What you have to do:
Every line of the data should be written out exactly, with the pictures left out.
* * * * * * * * *
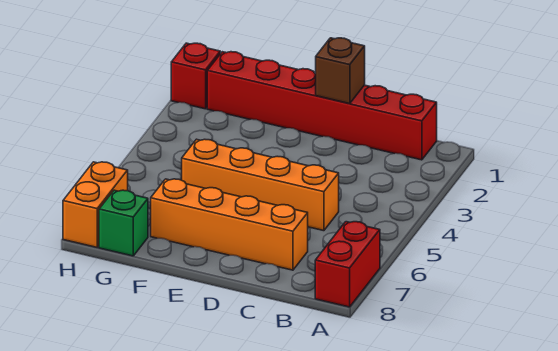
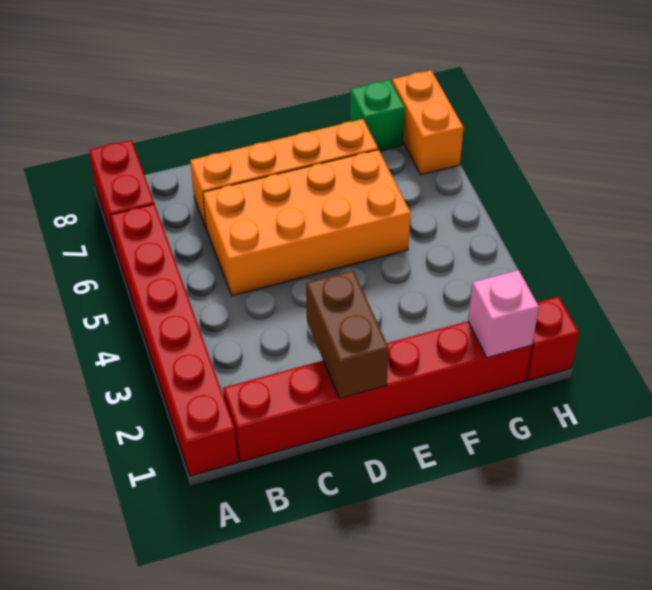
none -> red brick A1:A6 level 1
orange brick C5:F5 level 1 -> orange brick C5:F6 level 1
brown brick D1 level 2 -> brown brick D1:D2 level 2
none -> pink brick G1 level 2

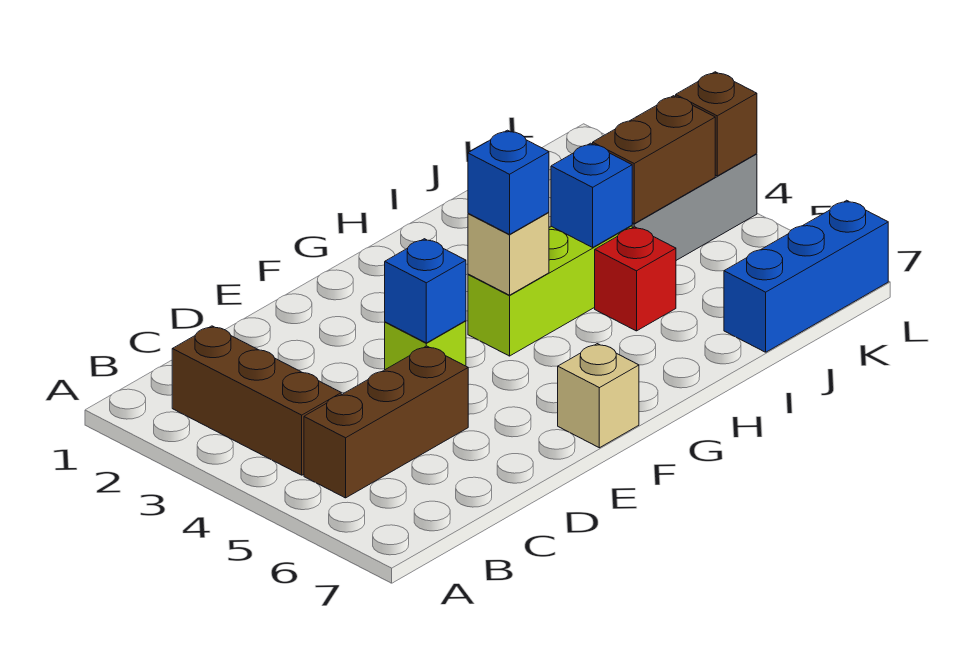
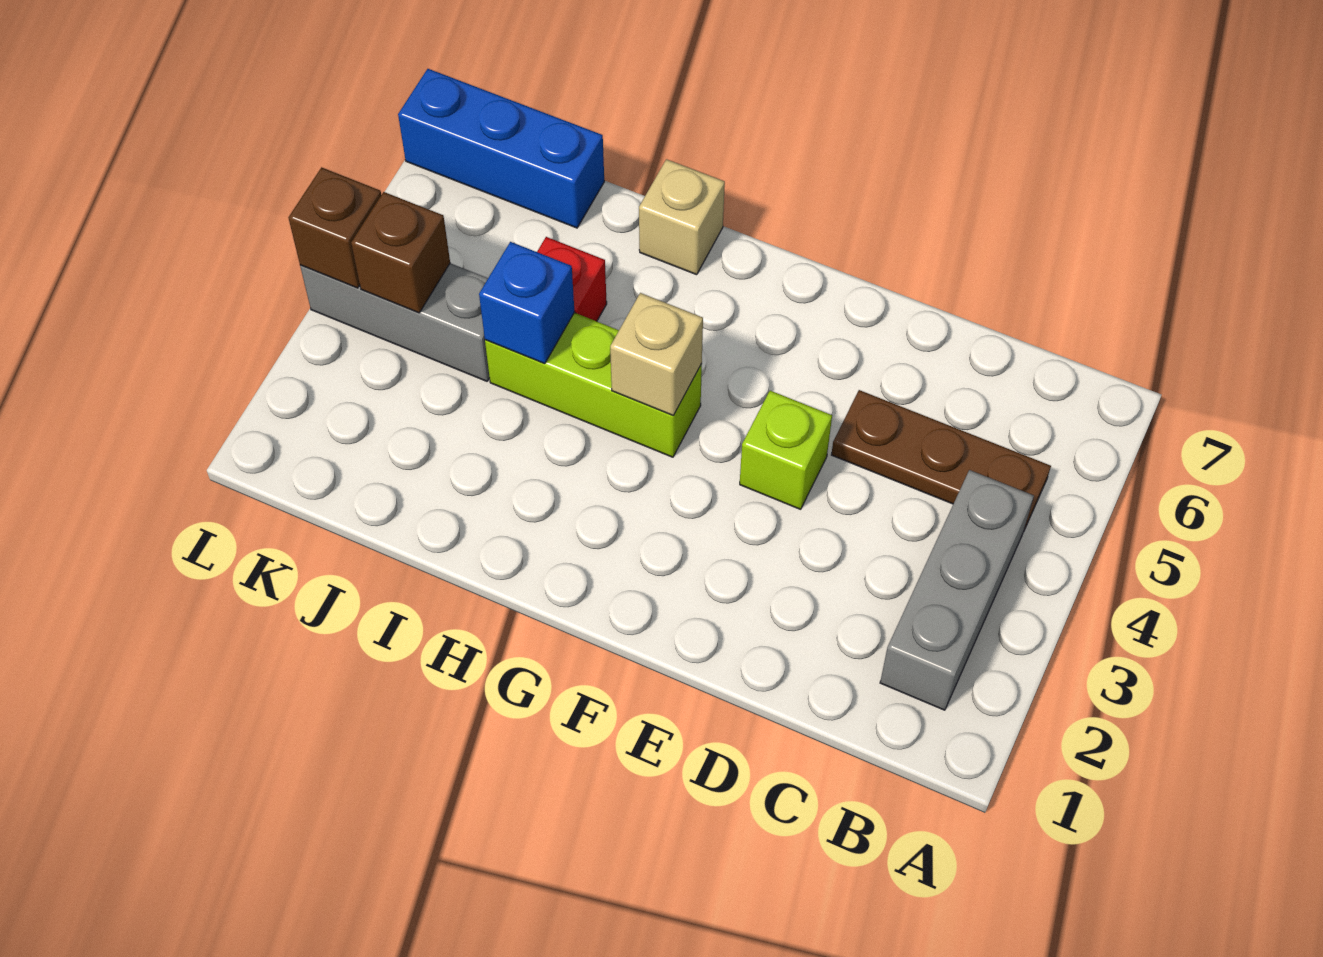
brown brick B2:B4 level 1 -> grey brick B2:B4 level 1
brown brick B5:D5 level 1 -> brown plate B5:D5 level 1
blue brick E4 level 2 -> none
tan brick F7 level 1 -> tan brick H7 level 1
blue brick G4 level 3 -> none
brown brick J4:K4 level 2 -> brown brick K4 level 2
* * * * * * * * *
Exercise response:
none -> red brick A1:A6 level 1
orange brick C5:F5 level 1 -> orange brick C5:F6 level 1
brown brick D1 level 2 -> brown brick D1:D2 level 2
none -> pink brick G1 level 2

brown brick B2:B4 level 1 -> grey brick B2:B4 level 1
brown brick B5:D5 level 1 -> brown plate B5:D5 level 1
blue brick E4 level 2 -> none
tan brick F7 level 1 -> tan brick H7 level 1
blue brick G4 level 3 -> none
brown brick J4:K4 level 2 -> brown brick K4 level 2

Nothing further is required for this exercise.